§ REQUIREMENTS: Locate every line in the listing below that contains the string "kern", and copy each of those lines.

— Start of RECORDS SHOWN —

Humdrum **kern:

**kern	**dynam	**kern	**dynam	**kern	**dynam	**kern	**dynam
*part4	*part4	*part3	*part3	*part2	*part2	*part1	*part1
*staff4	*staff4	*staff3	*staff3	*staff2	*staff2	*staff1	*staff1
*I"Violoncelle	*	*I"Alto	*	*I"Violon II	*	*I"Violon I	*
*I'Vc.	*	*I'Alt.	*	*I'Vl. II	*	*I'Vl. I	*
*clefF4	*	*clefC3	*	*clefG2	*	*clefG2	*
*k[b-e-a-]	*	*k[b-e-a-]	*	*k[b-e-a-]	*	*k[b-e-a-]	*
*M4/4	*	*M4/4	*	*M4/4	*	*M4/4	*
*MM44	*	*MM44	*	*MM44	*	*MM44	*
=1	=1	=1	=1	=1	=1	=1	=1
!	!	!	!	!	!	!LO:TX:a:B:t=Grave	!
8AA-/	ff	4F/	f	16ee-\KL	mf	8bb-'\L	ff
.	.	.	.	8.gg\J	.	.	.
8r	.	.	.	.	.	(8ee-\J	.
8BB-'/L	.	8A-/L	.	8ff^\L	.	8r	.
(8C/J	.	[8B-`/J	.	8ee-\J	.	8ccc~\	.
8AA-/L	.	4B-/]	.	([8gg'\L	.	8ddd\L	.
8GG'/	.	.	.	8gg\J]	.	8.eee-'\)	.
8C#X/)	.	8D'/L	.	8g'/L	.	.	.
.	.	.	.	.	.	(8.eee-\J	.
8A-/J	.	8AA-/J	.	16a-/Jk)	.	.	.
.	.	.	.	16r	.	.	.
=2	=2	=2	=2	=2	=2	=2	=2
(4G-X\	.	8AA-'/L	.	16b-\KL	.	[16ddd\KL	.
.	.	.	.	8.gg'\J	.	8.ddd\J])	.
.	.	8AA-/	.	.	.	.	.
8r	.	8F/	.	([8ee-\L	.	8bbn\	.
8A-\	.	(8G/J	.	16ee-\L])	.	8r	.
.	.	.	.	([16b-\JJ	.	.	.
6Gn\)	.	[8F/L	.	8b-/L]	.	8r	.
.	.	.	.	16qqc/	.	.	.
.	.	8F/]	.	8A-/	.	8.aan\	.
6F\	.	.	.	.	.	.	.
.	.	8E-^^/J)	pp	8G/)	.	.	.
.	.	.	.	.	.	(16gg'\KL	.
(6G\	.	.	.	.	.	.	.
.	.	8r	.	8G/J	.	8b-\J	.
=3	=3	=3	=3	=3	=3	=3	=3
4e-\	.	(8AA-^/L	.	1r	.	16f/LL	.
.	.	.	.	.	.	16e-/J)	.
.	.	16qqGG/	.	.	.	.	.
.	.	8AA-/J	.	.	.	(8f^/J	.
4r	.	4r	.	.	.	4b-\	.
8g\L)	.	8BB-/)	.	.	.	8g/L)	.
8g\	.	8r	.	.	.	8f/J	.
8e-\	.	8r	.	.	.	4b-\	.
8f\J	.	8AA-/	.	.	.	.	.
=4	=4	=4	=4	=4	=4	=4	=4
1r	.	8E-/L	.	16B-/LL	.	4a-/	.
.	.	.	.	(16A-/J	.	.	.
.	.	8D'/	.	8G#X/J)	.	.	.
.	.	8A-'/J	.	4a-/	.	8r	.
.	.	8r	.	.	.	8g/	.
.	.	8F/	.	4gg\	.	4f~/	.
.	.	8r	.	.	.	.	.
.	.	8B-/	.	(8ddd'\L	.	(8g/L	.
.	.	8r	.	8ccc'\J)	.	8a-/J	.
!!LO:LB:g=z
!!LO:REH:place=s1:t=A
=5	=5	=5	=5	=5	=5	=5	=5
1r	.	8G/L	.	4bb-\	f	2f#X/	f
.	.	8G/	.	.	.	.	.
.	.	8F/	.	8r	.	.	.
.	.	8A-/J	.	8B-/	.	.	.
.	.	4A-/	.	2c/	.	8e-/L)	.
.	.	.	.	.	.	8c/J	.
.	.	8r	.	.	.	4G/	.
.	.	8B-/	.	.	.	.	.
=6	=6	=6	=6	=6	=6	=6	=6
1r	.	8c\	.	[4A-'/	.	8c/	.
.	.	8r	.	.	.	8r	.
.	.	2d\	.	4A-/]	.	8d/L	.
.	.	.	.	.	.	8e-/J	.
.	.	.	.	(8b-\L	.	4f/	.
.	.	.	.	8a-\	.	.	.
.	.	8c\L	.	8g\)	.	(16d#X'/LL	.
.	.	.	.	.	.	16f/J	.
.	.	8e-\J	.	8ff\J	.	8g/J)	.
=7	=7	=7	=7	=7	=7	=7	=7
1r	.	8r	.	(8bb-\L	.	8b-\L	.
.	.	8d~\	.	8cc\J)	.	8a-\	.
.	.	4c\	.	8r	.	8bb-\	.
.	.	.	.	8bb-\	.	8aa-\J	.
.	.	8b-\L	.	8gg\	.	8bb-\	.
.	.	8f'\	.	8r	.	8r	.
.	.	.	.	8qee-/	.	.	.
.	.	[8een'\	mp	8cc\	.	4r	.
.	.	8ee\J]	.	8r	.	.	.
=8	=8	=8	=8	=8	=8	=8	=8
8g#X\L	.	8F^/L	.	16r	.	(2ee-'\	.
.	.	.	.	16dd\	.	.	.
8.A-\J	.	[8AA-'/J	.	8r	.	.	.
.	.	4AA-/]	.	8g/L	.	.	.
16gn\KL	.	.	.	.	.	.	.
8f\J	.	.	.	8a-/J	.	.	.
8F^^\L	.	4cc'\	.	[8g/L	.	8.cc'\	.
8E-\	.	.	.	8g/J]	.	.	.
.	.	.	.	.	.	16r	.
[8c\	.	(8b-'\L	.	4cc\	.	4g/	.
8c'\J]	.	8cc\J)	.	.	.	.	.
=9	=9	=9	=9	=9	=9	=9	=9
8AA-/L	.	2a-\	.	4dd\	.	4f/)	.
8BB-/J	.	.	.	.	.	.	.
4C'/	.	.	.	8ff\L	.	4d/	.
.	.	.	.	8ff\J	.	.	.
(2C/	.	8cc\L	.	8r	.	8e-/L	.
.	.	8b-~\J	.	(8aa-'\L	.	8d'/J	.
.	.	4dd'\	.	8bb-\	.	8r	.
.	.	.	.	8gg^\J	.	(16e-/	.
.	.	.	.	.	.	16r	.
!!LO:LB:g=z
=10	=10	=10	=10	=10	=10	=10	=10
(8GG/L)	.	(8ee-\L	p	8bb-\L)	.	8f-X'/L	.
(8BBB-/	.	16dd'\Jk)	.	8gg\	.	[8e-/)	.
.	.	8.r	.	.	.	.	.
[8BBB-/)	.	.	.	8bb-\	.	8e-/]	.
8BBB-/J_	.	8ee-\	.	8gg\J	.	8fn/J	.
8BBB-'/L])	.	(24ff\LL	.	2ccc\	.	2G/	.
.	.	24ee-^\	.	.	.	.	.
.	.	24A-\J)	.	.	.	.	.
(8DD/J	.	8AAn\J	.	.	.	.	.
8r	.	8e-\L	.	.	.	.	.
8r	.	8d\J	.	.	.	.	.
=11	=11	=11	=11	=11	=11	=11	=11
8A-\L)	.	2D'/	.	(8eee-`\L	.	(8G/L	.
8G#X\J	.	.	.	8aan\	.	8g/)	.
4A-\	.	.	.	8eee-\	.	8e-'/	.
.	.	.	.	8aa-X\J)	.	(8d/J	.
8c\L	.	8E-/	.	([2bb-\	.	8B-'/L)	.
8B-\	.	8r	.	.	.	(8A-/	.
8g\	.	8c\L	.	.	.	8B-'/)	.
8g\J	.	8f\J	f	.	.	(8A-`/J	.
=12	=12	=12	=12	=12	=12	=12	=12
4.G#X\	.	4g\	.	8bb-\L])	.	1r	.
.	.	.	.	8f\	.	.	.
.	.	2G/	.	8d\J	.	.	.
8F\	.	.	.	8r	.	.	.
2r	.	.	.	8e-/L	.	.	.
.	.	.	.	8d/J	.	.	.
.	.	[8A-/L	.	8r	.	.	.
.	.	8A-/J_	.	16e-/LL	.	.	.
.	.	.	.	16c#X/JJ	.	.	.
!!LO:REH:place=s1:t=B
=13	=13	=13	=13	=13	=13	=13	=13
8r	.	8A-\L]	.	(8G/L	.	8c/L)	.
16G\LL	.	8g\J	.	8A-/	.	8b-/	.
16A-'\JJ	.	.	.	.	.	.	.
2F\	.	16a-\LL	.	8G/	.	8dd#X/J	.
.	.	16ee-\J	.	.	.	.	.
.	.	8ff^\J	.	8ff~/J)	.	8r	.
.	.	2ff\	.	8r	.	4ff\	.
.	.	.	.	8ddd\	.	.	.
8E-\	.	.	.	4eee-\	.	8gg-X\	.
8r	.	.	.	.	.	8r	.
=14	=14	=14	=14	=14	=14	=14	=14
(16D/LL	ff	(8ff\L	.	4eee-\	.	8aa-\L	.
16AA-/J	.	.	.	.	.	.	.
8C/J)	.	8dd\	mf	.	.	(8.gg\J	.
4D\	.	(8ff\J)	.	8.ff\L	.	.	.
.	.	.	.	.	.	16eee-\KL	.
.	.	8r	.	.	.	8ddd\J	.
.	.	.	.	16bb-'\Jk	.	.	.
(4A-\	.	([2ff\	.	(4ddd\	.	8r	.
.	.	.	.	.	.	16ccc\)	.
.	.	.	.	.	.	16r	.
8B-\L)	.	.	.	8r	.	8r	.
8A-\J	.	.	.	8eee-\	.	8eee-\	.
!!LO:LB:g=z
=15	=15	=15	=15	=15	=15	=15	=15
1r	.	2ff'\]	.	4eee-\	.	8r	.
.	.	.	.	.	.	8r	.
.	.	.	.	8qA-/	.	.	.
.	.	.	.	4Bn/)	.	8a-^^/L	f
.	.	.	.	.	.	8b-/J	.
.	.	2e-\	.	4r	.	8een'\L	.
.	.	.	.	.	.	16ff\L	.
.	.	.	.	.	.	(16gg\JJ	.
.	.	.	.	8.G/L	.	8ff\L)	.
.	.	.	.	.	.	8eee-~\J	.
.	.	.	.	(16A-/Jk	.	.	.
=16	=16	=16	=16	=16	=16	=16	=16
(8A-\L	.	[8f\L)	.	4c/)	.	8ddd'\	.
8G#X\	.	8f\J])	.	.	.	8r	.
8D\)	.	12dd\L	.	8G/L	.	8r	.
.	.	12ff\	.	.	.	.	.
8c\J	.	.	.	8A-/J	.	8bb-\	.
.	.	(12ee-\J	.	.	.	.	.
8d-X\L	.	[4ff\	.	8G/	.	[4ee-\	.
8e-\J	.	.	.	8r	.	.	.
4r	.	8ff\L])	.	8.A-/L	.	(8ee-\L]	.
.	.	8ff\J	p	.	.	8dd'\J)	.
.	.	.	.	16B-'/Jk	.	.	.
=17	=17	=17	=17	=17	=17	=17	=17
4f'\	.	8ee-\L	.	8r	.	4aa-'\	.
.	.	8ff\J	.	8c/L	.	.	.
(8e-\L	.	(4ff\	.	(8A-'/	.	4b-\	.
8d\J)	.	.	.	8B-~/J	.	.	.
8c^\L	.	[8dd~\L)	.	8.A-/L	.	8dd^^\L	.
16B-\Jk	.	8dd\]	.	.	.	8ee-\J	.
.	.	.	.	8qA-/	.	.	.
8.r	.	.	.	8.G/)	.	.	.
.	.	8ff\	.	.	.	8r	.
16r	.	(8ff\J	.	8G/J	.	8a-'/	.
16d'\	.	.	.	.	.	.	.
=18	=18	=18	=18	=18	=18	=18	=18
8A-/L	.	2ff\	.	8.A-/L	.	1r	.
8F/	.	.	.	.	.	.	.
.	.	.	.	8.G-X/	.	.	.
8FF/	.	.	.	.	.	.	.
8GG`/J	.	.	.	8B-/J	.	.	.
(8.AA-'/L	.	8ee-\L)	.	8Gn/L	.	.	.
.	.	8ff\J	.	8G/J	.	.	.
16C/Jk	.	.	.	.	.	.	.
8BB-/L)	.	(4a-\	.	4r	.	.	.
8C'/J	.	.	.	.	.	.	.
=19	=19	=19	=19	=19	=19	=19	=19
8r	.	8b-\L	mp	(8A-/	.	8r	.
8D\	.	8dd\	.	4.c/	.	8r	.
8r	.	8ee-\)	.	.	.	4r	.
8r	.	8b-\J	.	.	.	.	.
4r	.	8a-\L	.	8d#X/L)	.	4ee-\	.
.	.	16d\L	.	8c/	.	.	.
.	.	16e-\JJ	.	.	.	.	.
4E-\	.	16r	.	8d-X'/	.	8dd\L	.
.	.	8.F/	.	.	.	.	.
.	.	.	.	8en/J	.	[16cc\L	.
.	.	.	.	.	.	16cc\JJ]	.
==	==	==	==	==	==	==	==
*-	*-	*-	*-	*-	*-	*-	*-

— End of RECORDS SHOWN —

§ SOLVED EXERCISE:
Humdrum **kern:
**kern	**dynam	**kern	**dynam	**kern	**dynam	**kern	**dynam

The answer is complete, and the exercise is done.